=== Work instruction ===
Please repeat the lines below, exactly and only, from the one that holds "BUTTON pin SIG: none -> TX" through the one that holds "TOF pin SCL: D6 -> D12".

(Dataset items)
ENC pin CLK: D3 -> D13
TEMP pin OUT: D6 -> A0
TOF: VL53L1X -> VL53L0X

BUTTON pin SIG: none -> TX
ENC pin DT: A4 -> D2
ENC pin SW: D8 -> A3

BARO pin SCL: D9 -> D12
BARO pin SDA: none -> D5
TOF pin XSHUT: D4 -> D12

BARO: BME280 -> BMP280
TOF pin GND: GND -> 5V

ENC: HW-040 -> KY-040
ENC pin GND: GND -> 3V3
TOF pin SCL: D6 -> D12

...

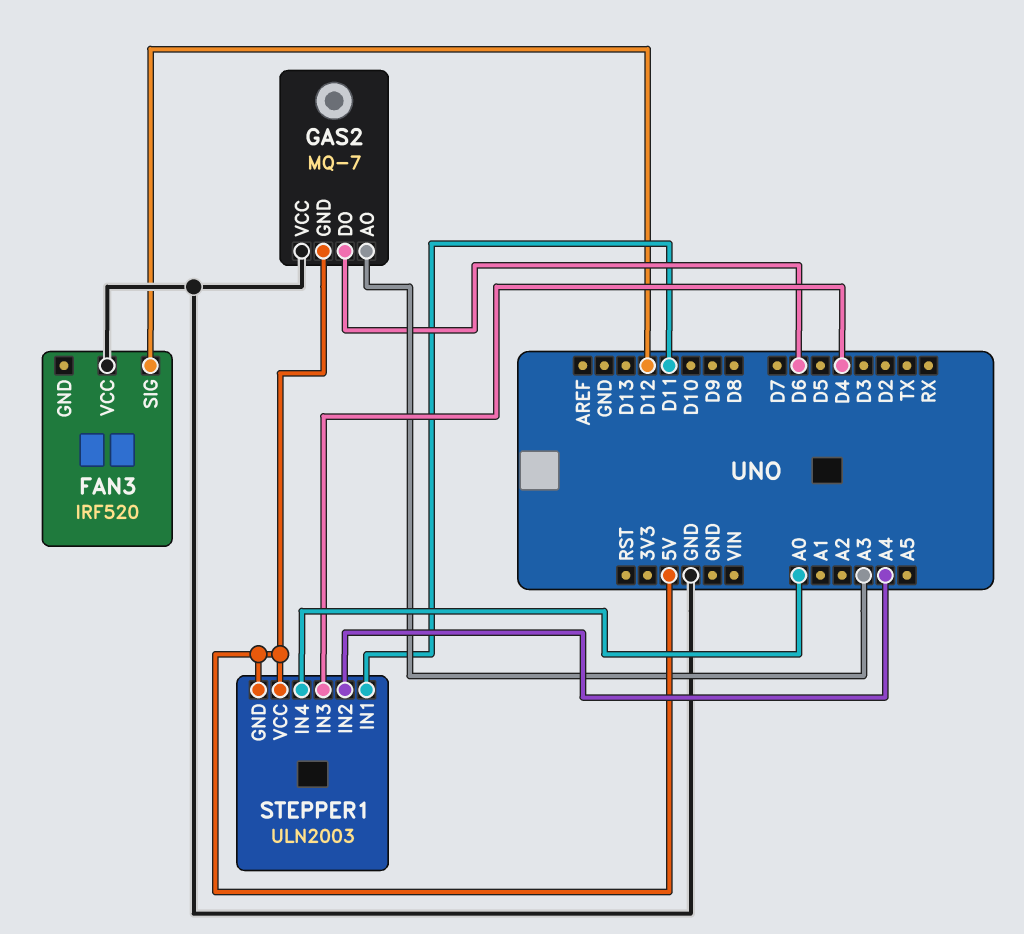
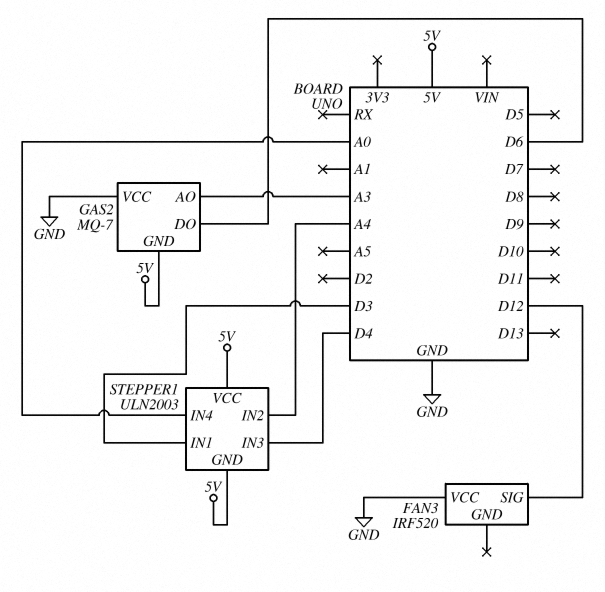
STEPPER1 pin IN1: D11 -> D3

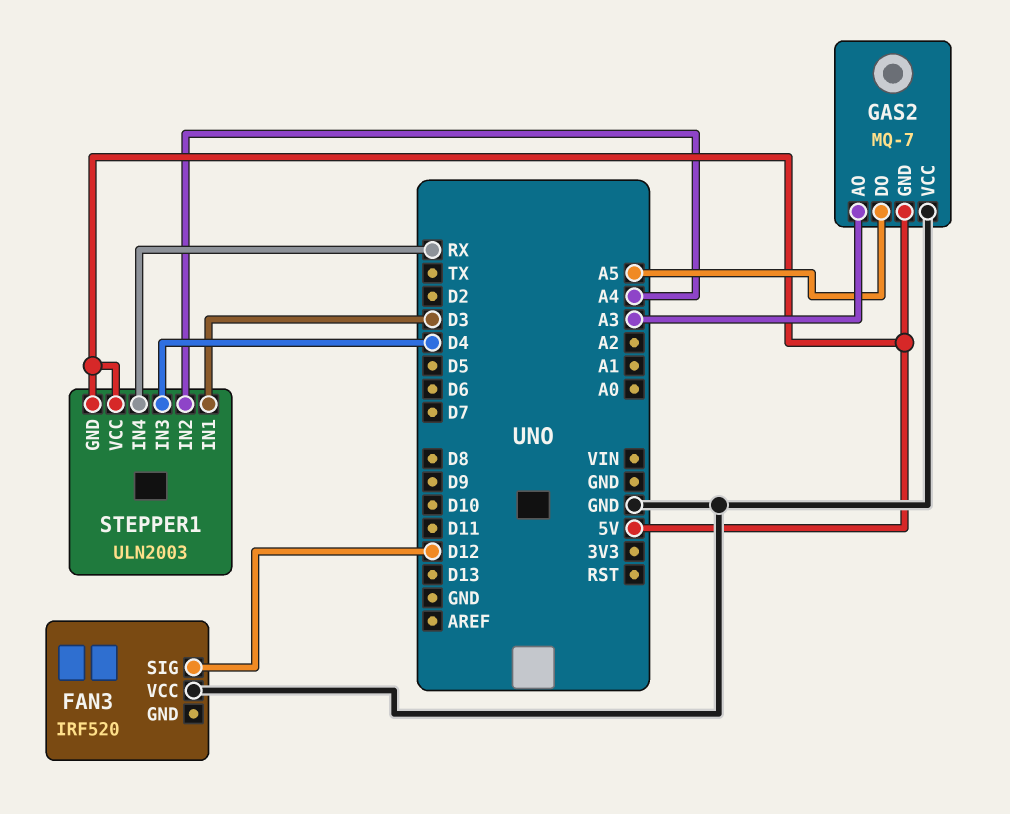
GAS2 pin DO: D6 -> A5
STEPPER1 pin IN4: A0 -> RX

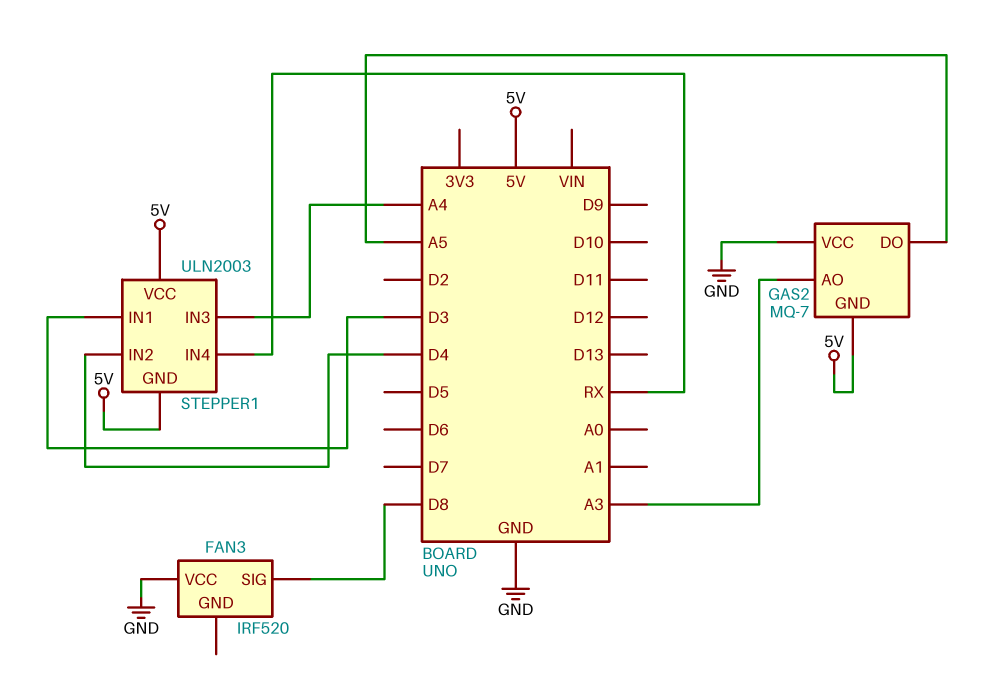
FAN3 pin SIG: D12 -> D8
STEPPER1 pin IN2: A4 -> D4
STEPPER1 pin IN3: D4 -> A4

=== Result of this exercise ===
BUTTON pin SIG: none -> TX
ENC pin DT: A4 -> D2
ENC pin SW: D8 -> A3

BARO pin SCL: D9 -> D12
BARO pin SDA: none -> D5
TOF pin XSHUT: D4 -> D12

BARO: BME280 -> BMP280
TOF pin GND: GND -> 5V

ENC: HW-040 -> KY-040
ENC pin GND: GND -> 3V3
TOF pin SCL: D6 -> D12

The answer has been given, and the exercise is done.